* [Record excerpts]:
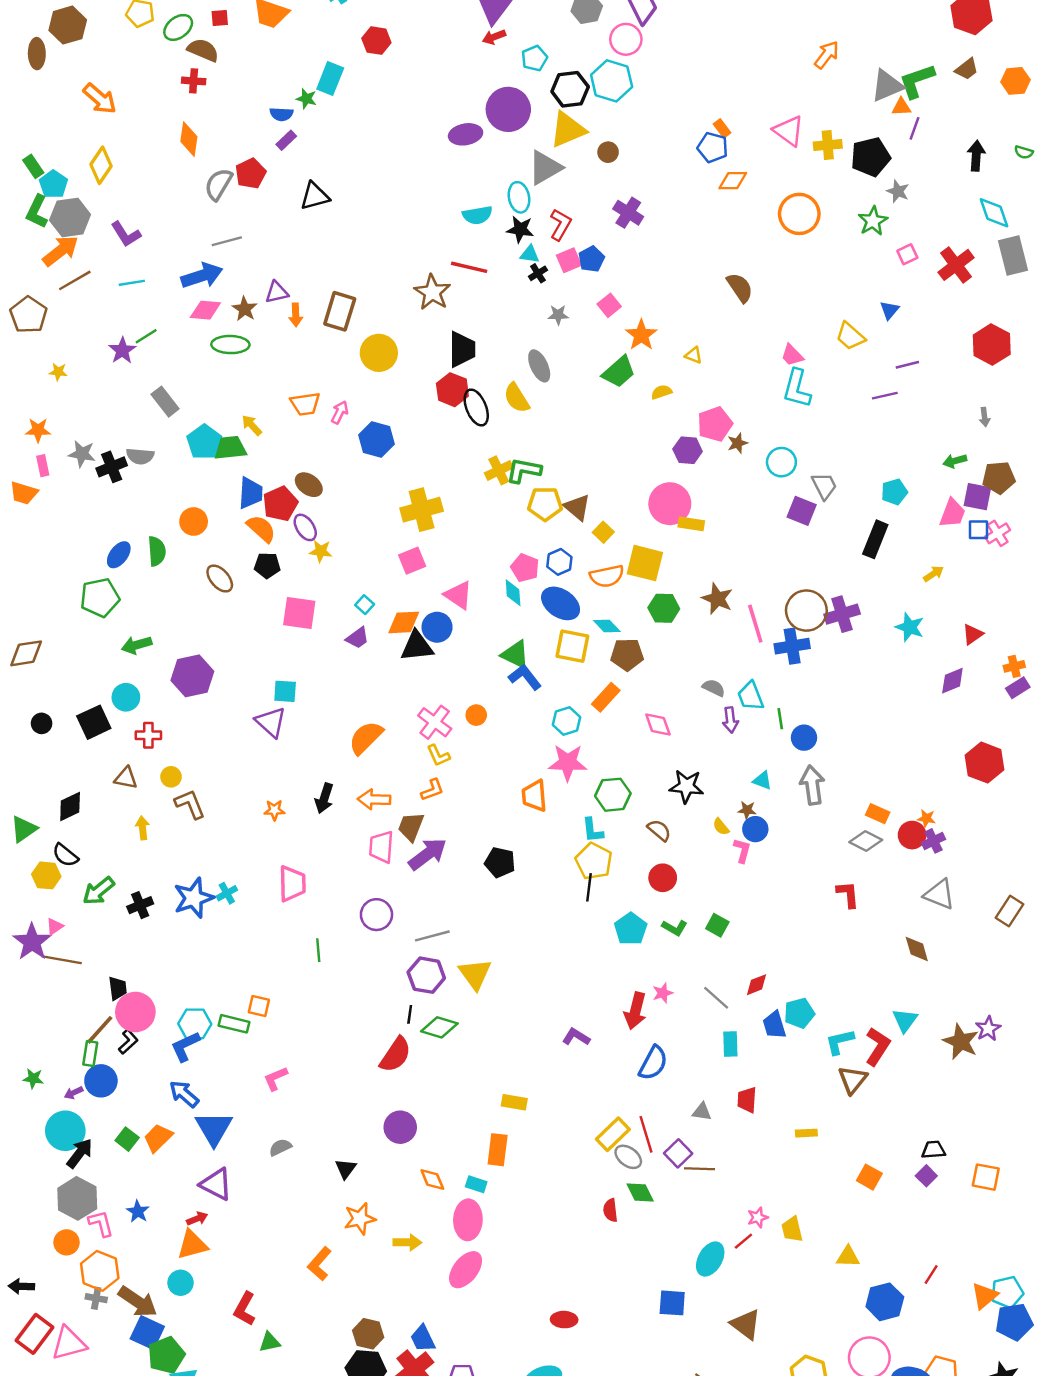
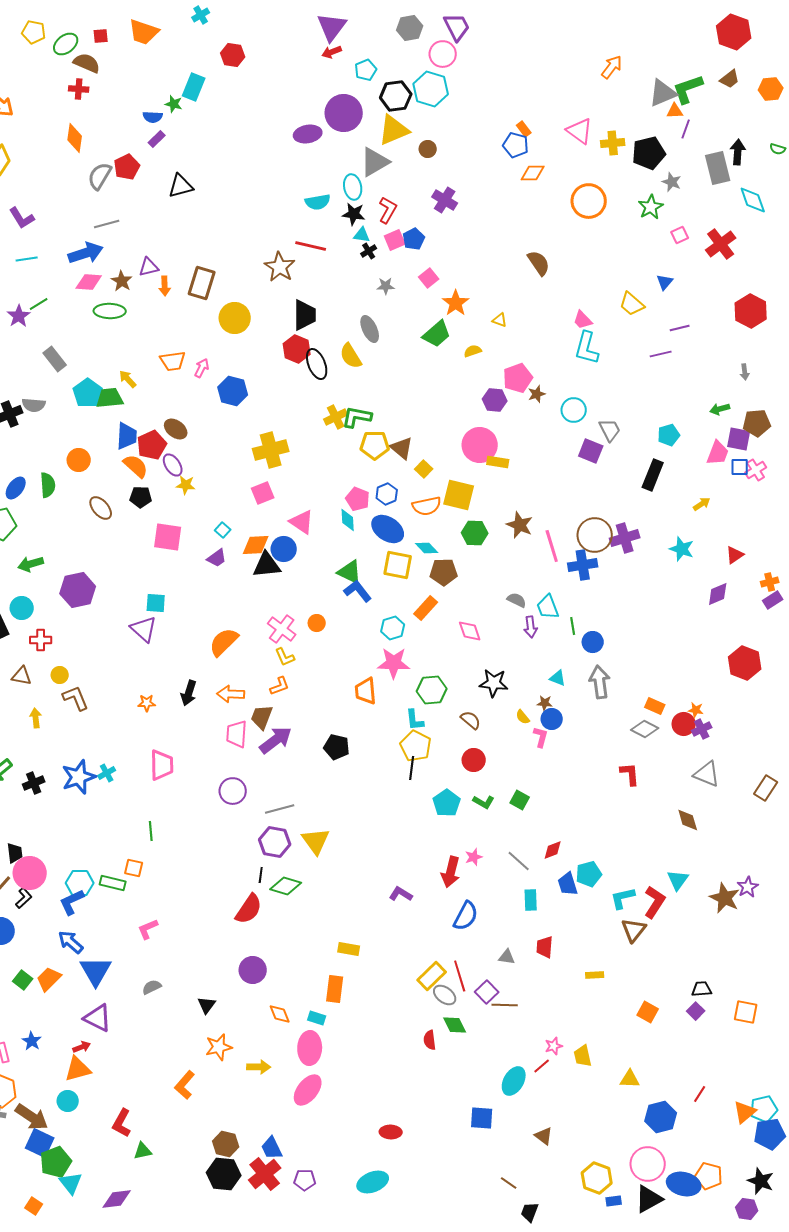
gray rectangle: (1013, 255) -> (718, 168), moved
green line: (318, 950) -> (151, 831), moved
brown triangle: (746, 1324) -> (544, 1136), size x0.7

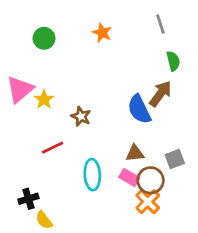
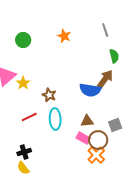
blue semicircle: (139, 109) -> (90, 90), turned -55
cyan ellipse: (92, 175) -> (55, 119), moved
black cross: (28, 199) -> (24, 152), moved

* [Task requirements]: Could you retype the whole listing word for word, minus its pictures?

* [Answer to this task]:
gray rectangle: (1013, 255) -> (718, 168), moved
green line: (318, 950) -> (151, 831), moved
brown triangle: (746, 1324) -> (544, 1136), size x0.7

blue semicircle: (139, 109) -> (90, 90), turned -55
cyan ellipse: (92, 175) -> (55, 119), moved
black cross: (28, 199) -> (24, 152), moved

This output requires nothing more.